**Problem requirements**
Collect all lines below with the string "gift".

Coordinate-based change listings:
━━━━━━━━

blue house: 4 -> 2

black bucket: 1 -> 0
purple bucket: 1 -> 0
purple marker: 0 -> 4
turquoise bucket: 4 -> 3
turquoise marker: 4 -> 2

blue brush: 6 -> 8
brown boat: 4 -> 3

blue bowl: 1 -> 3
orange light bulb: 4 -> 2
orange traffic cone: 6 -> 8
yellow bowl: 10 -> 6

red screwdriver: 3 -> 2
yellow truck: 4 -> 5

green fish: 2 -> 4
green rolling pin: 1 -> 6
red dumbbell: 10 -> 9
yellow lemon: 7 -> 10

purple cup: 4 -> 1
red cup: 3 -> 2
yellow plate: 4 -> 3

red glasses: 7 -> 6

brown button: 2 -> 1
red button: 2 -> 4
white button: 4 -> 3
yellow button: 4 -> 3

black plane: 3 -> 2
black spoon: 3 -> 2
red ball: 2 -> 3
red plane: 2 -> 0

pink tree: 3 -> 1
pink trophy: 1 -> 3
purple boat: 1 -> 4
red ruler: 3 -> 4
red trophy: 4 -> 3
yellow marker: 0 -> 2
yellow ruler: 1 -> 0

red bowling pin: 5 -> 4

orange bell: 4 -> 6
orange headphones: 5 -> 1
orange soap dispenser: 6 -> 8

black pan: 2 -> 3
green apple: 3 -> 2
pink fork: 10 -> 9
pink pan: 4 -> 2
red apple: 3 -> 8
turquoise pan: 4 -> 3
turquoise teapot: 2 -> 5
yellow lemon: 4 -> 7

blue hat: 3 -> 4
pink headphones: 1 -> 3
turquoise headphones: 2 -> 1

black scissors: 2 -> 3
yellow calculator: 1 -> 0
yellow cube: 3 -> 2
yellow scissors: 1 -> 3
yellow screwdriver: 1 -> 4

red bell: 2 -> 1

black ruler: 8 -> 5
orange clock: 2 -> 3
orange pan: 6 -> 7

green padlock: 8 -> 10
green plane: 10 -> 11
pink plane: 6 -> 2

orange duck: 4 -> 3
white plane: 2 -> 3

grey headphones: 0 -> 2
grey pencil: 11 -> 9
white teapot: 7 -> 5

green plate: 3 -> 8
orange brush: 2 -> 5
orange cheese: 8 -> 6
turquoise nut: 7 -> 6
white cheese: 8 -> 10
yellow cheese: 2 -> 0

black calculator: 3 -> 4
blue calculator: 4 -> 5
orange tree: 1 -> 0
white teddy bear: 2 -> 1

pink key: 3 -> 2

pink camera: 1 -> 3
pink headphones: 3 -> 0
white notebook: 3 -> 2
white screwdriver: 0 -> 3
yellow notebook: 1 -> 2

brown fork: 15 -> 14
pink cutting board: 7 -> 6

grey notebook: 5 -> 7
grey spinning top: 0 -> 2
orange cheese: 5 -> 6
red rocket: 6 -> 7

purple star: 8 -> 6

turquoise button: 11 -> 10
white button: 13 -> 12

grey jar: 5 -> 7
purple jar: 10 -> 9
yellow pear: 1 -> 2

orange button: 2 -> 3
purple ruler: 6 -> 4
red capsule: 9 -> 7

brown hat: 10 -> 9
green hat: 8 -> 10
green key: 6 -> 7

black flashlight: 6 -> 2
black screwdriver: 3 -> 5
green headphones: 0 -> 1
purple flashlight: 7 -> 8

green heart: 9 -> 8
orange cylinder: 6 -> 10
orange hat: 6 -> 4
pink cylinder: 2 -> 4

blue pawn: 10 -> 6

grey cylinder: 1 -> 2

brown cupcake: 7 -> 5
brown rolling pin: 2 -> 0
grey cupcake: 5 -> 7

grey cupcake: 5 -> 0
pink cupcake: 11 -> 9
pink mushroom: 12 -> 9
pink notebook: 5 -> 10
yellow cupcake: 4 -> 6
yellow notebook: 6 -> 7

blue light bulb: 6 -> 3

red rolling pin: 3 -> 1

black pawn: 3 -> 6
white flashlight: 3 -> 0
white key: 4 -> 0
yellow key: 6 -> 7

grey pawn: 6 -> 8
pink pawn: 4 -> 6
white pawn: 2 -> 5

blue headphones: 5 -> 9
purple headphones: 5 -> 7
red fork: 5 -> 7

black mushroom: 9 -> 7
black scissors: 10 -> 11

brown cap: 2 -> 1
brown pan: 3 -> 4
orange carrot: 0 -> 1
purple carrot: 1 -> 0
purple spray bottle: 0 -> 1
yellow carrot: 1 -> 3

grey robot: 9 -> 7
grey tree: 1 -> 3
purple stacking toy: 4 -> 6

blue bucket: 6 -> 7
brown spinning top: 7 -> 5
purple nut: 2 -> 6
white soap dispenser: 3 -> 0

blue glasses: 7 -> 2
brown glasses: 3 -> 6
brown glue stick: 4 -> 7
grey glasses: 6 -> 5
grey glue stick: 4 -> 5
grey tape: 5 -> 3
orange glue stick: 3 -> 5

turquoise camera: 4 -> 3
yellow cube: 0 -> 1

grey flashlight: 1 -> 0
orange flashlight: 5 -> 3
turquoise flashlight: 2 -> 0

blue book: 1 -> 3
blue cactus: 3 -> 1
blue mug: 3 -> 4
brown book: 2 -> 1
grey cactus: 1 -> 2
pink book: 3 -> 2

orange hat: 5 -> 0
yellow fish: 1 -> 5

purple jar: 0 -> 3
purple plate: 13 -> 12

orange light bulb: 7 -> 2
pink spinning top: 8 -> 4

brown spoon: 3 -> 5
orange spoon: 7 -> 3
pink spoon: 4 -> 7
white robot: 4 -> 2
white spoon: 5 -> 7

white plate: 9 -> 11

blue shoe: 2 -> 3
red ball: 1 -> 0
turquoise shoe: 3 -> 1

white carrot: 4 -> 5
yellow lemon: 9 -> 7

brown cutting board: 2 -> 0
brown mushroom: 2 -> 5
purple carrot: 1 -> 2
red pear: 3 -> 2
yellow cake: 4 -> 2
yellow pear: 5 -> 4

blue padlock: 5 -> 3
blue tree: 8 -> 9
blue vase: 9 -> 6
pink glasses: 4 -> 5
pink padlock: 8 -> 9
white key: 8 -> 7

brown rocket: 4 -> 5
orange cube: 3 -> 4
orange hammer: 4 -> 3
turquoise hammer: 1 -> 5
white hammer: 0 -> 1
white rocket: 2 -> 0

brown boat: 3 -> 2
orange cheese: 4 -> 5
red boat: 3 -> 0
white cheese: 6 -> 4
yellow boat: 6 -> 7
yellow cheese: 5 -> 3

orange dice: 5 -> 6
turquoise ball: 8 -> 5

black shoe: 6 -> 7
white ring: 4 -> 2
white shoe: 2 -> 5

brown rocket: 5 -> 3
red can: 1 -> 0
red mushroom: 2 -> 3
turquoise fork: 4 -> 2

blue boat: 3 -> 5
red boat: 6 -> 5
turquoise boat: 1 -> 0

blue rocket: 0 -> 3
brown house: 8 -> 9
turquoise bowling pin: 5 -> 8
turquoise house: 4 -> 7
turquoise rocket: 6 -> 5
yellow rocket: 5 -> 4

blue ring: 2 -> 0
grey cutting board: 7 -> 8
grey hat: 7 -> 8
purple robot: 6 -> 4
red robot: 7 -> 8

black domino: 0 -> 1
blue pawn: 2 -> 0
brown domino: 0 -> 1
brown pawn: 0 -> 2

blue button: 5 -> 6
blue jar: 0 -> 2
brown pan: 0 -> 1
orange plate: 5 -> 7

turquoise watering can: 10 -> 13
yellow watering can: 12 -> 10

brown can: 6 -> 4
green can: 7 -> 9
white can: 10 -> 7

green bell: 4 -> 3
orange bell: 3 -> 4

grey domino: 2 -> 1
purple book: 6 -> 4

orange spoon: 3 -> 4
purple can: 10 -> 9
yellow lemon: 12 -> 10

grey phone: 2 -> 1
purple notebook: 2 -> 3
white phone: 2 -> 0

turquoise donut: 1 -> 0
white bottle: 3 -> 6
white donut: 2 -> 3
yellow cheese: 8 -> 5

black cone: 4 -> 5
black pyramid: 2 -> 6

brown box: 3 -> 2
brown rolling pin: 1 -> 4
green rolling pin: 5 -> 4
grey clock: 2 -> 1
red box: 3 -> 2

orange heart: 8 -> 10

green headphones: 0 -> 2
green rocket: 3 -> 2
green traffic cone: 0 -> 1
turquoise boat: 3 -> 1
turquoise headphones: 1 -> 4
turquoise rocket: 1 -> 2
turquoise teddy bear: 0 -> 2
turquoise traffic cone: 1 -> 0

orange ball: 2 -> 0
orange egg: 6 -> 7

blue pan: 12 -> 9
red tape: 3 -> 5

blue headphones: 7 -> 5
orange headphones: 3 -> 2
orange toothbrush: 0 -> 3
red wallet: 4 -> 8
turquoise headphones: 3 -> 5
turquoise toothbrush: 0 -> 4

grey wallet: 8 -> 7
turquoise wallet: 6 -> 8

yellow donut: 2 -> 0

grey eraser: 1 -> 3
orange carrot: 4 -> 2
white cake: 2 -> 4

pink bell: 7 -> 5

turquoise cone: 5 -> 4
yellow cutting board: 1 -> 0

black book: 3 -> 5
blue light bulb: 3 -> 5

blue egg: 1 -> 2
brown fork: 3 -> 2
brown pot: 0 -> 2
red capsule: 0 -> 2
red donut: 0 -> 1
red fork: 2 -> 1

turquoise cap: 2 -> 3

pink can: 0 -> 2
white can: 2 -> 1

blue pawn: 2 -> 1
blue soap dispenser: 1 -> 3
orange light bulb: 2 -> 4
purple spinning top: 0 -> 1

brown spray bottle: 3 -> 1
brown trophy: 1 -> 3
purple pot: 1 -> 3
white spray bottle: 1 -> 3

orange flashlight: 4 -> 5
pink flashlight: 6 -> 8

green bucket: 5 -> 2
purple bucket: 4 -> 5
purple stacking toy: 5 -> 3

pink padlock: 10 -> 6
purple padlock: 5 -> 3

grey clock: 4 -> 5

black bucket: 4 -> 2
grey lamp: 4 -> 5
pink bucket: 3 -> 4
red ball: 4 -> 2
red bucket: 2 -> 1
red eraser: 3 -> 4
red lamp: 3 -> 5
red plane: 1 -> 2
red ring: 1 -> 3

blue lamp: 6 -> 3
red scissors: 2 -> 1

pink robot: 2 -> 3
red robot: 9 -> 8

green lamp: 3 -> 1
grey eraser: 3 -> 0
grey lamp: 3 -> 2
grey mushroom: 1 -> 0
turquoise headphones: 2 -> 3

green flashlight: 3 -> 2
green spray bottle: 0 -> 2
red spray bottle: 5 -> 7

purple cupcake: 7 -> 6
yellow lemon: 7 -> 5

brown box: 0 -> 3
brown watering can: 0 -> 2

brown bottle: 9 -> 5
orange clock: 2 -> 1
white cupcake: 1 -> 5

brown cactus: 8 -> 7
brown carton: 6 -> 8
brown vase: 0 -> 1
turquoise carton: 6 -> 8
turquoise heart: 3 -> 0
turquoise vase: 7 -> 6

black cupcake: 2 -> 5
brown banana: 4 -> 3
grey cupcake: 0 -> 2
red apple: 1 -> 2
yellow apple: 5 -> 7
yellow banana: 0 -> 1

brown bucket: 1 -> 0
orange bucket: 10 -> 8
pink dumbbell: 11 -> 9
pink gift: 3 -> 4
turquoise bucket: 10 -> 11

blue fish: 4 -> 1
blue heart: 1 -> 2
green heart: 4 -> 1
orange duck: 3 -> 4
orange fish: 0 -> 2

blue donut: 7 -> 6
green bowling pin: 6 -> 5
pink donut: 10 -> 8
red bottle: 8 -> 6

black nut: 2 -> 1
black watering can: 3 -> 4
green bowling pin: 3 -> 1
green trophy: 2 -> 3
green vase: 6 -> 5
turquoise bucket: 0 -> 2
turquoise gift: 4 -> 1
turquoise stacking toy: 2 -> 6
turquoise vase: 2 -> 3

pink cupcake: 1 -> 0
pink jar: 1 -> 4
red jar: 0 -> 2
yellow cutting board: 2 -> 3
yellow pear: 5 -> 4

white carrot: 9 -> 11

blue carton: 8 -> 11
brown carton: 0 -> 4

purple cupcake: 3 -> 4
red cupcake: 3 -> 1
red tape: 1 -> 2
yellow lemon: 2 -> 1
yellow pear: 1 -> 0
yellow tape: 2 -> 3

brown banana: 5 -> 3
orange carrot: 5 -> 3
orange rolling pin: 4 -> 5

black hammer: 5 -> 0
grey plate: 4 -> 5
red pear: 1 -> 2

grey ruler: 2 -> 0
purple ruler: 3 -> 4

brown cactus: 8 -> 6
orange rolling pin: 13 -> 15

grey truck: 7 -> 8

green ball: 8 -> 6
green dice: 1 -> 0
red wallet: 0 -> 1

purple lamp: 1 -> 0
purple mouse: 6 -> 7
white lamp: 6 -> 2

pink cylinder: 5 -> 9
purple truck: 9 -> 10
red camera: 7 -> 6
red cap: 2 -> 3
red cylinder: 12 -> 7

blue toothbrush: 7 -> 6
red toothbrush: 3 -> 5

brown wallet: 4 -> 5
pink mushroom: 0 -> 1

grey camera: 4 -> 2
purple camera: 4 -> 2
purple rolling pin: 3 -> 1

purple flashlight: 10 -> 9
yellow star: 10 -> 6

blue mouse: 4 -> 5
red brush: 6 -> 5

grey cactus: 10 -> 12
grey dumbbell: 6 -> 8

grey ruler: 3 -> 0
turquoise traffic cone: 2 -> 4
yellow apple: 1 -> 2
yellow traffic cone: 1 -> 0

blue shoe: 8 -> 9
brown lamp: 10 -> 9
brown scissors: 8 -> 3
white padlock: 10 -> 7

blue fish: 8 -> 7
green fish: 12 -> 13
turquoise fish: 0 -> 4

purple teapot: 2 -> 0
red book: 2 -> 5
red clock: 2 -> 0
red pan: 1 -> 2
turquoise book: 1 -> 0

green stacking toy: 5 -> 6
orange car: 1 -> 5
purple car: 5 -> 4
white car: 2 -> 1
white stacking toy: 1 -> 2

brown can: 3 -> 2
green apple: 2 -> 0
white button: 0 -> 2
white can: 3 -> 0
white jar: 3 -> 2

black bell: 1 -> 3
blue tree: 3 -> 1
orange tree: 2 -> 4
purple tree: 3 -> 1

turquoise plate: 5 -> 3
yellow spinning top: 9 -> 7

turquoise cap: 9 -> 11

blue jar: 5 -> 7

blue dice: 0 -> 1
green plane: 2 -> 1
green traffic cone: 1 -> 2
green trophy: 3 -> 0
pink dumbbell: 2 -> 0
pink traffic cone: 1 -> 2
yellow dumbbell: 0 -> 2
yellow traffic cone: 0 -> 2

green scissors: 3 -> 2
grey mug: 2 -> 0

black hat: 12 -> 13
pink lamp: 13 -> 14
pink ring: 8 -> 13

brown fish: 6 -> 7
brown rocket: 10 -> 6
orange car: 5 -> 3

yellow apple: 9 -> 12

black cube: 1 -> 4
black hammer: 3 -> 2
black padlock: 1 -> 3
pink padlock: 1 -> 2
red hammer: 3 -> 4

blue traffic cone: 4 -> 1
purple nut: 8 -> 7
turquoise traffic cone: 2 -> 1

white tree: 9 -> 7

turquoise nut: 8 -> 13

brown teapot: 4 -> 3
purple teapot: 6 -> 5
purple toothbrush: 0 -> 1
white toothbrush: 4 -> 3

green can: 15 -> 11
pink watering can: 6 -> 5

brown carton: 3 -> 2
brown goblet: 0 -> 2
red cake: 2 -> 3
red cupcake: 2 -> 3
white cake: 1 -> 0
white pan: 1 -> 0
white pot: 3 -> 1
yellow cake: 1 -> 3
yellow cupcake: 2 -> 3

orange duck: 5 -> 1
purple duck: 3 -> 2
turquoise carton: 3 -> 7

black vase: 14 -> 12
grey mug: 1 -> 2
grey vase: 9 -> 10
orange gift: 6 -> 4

━━━━━━━━

**Result of the exercise**
pink gift: 3 -> 4
turquoise gift: 4 -> 1
orange gift: 6 -> 4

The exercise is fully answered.